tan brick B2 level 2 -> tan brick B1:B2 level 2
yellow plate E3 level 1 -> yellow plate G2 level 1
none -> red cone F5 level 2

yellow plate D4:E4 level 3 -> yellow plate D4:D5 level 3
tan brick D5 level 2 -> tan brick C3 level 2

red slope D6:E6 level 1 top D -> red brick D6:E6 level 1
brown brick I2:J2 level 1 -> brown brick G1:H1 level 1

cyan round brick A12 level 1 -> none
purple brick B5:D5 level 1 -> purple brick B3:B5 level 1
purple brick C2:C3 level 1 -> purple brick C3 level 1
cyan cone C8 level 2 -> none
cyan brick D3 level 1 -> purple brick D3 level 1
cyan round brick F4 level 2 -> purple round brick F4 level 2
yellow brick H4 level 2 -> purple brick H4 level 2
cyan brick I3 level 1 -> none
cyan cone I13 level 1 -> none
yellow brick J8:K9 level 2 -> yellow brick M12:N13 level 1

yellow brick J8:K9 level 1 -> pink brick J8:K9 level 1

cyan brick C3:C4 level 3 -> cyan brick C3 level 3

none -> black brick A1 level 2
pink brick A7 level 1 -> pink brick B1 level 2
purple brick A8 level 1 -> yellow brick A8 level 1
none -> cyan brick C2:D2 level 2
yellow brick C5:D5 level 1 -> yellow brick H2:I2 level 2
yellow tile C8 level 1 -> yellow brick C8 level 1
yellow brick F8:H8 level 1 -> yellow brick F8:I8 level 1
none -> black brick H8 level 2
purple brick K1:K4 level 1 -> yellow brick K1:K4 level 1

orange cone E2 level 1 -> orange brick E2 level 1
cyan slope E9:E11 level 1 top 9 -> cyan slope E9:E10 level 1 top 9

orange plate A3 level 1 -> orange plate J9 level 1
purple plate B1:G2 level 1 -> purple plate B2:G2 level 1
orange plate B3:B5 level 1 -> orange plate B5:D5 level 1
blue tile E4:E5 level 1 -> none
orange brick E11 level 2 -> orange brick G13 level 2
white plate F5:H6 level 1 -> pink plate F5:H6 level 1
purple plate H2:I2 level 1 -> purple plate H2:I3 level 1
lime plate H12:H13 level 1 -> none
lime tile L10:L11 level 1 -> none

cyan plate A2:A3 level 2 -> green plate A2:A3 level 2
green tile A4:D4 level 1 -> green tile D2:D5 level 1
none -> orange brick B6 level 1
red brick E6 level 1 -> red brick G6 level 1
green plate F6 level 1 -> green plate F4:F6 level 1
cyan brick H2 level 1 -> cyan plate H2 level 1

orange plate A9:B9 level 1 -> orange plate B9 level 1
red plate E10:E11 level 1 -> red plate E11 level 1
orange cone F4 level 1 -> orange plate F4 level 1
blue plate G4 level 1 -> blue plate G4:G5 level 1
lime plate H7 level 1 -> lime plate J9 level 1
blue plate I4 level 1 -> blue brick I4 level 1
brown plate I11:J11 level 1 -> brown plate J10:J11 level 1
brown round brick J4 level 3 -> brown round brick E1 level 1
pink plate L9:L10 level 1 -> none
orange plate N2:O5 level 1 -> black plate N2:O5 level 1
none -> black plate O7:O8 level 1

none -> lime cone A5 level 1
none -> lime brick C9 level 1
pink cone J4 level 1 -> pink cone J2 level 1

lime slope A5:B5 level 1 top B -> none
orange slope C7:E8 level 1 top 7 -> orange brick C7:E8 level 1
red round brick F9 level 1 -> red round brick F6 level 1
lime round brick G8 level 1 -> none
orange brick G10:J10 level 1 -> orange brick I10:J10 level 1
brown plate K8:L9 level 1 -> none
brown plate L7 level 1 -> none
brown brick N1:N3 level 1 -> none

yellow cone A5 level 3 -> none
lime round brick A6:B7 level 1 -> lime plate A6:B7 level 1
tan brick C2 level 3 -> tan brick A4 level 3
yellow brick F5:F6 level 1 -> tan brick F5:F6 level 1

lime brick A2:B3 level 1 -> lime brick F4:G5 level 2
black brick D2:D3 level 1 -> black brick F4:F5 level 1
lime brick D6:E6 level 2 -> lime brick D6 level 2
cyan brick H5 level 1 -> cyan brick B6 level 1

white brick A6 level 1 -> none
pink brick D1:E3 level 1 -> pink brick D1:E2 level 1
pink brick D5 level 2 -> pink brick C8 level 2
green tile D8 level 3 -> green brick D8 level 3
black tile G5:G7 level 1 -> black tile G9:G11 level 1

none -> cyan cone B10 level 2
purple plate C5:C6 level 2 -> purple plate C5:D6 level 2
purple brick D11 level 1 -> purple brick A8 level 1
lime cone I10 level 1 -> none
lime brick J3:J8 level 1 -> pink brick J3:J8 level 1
*-*-*
**TASK PROMPT**
Read through the entries and copy every line that includes "brown".

**RESPONSE**
brown brick I2:J2 level 1 -> brown brick G1:H1 level 1
brown plate I11:J11 level 1 -> brown plate J10:J11 level 1
brown round brick J4 level 3 -> brown round brick E1 level 1
brown plate K8:L9 level 1 -> none
brown plate L7 level 1 -> none
brown brick N1:N3 level 1 -> none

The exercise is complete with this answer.